=== RECORDS FOR THE EXERCISE ===
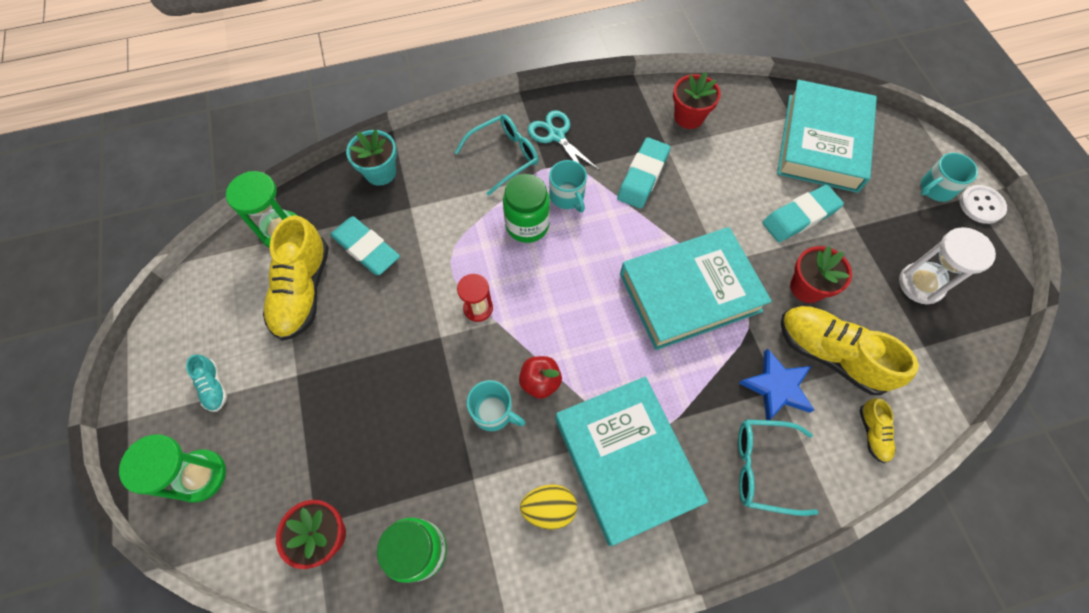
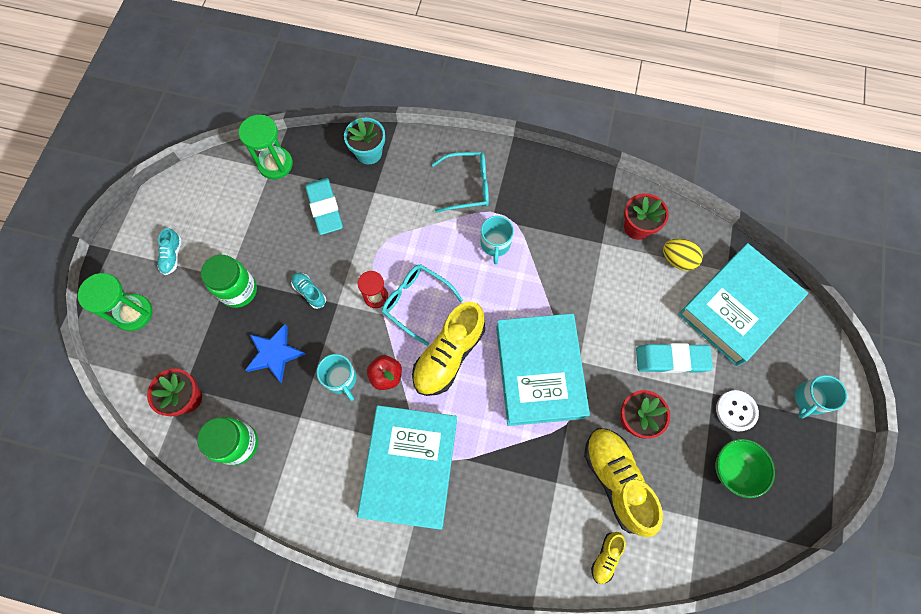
camera: 30 degrees right, 5 degrees up
(303, 290) = (265, 217): yellow shoe -> yellow shoe (448, 355)
(402, 341) = (309, 292): none -> turquoise shoe
(527, 225) = (450, 251): green jar -> green jar (238, 290)
(549, 508) = (337, 467): yellow egg -> yellow egg (677, 260)
(556, 136) = (519, 189): turquoise scissors -> none
(642, 176) = (565, 258): turquoise eraser -> none
(690, 292) = (539, 371): turquoise book -> turquoise book turned 75 degrees clockwise
(763, 467) = (505, 531): turquoise glasses -> turquoise glasses (416, 302)
(777, 387) = (556, 480): blue star -> blue star (275, 354)
(921, 284) = (733, 469): white hourglass -> green bowl
(936, 188) = (809, 399): turquoise mug -> turquoise mug turned 45 degrees counterclockwise
(981, 205) = (840, 435): white button -> white button (736, 411)

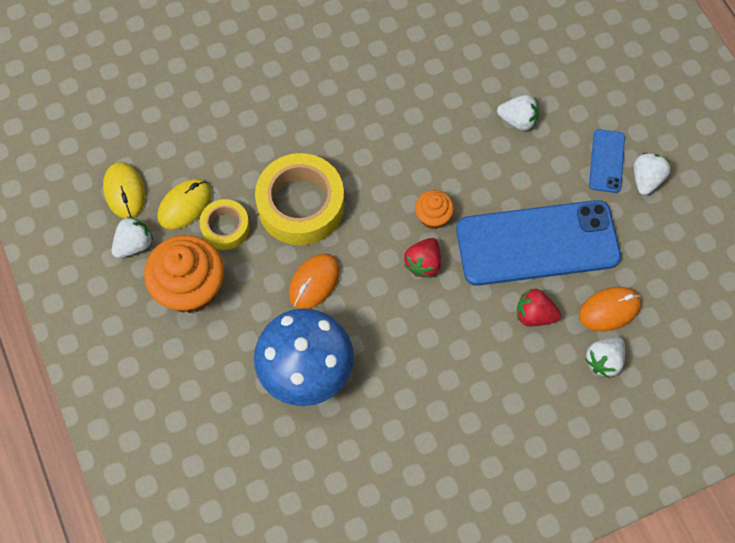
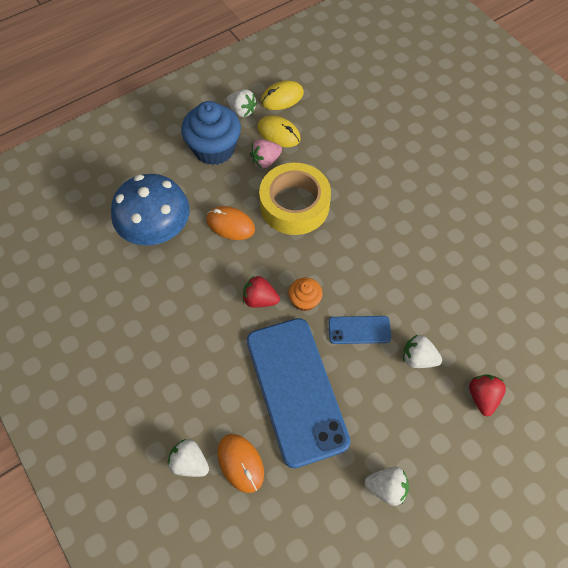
camera: 80 degrees right, 5 degrees down
(190, 287) = (214, 149): orange cupcake -> blue cupcake
(225, 227) = (265, 161): yellow tape -> pink strawberry
(518, 120) = (418, 358): white strawberry -> white strawberry turned 105 degrees clockwise
(534, 315) = (226, 395): red strawberry -> red strawberry (482, 397)
(606, 161) = (396, 446): blue phone -> blue phone (359, 330)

=== TASK STATEMENT ===
Copy verbatim, from the listing above, each line from the one containing "(527, 225) = (450, 251): green" down to the one containing "(763, 467) = (505, 531): turquoise", inclusive.

=== RESULT OF THE EXERCISE ===
(527, 225) = (450, 251): green jar -> green jar (238, 290)
(549, 508) = (337, 467): yellow egg -> yellow egg (677, 260)
(556, 136) = (519, 189): turquoise scissors -> none
(642, 176) = (565, 258): turquoise eraser -> none
(690, 292) = (539, 371): turquoise book -> turquoise book turned 75 degrees clockwise
(763, 467) = (505, 531): turquoise glasses -> turquoise glasses (416, 302)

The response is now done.